» WHAT TO PRODUCE
Where the line with "grey teapot: [179,224,274,276]" appears below, start writing out lines exactly, and finish with the line with "white hat: [90,191,178,279]", which is included; write out nothing else.

» MATERIAL TO PROCESS
━━━━━━━━
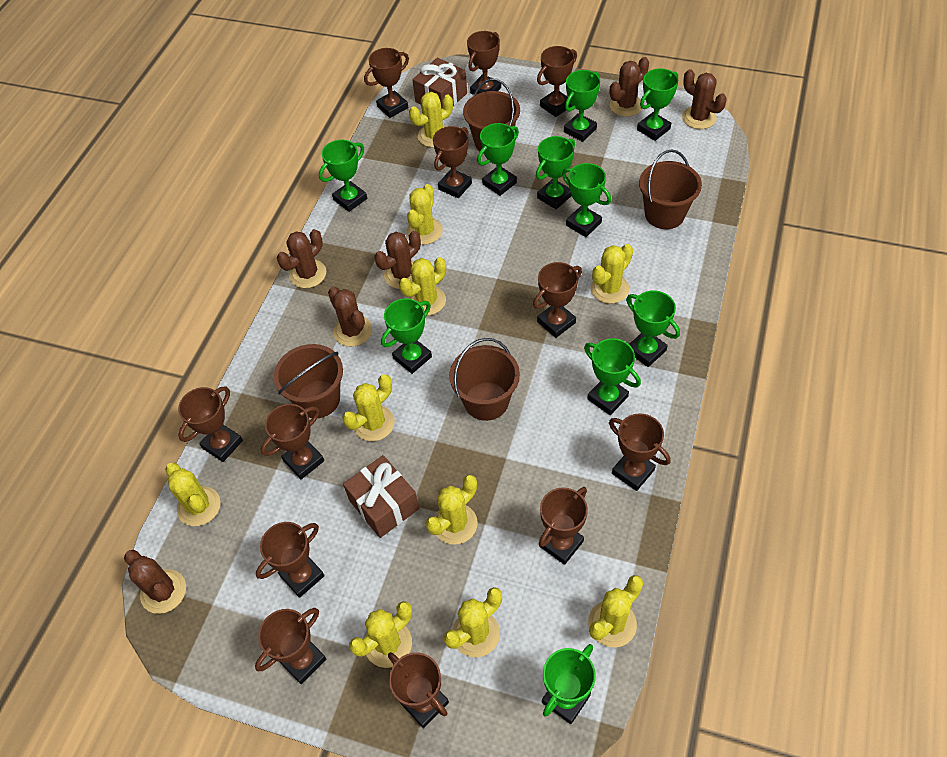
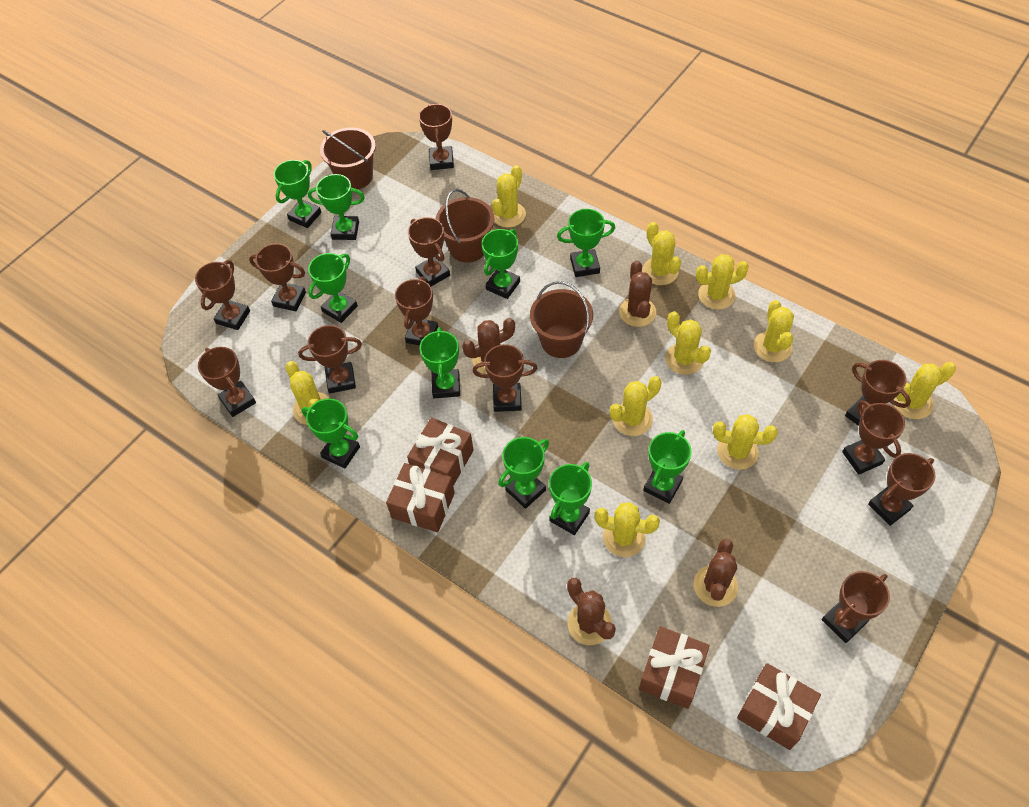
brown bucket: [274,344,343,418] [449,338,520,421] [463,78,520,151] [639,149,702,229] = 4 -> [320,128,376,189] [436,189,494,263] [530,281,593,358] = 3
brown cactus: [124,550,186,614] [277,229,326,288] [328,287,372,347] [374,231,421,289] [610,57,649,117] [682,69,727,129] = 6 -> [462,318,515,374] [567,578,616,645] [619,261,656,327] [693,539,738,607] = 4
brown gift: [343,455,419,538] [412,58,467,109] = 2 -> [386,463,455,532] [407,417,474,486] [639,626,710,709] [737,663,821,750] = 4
━━━━━━━━
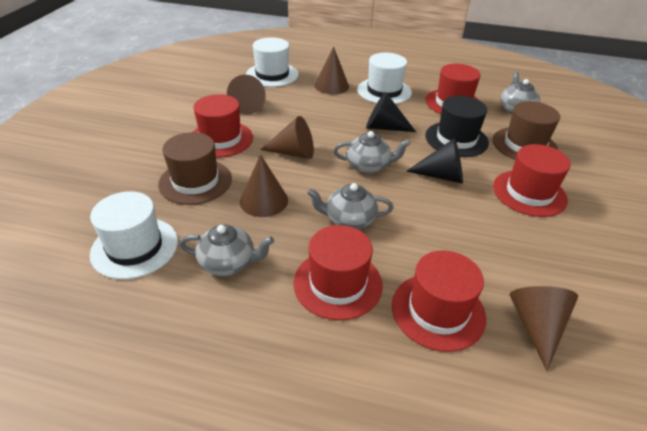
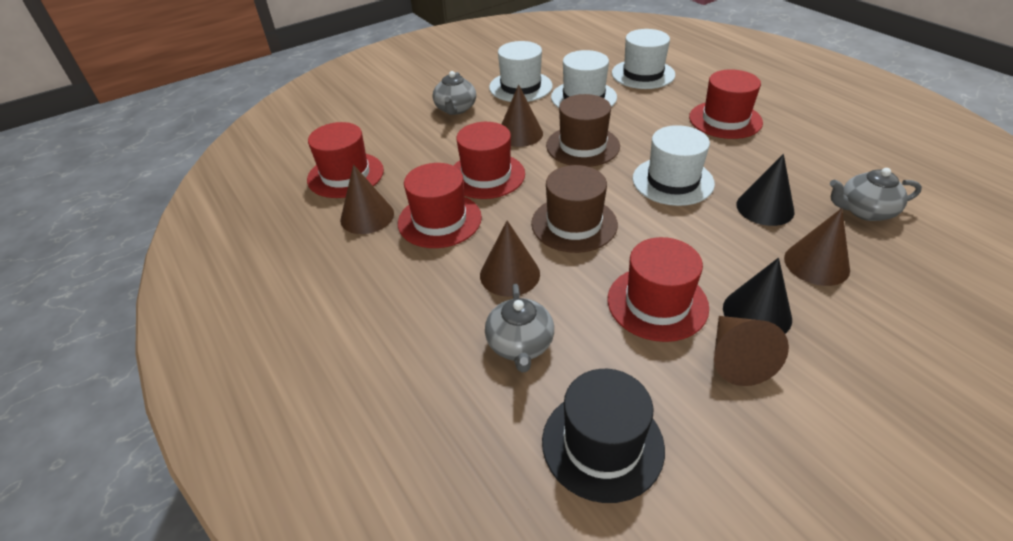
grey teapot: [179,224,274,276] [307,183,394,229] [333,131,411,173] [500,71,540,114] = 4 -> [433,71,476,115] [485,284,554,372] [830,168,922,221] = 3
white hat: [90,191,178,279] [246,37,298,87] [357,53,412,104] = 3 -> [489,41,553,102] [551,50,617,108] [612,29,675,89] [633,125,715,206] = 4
━━━━━━━━
» OUTPUT OF THE EXERCISE
grey teapot: [179,224,274,276] [307,183,394,229] [333,131,411,173] [500,71,540,114] = 4 -> [433,71,476,115] [485,284,554,372] [830,168,922,221] = 3
white hat: [90,191,178,279] [246,37,298,87] [357,53,412,104] = 3 -> [489,41,553,102] [551,50,617,108] [612,29,675,89] [633,125,715,206] = 4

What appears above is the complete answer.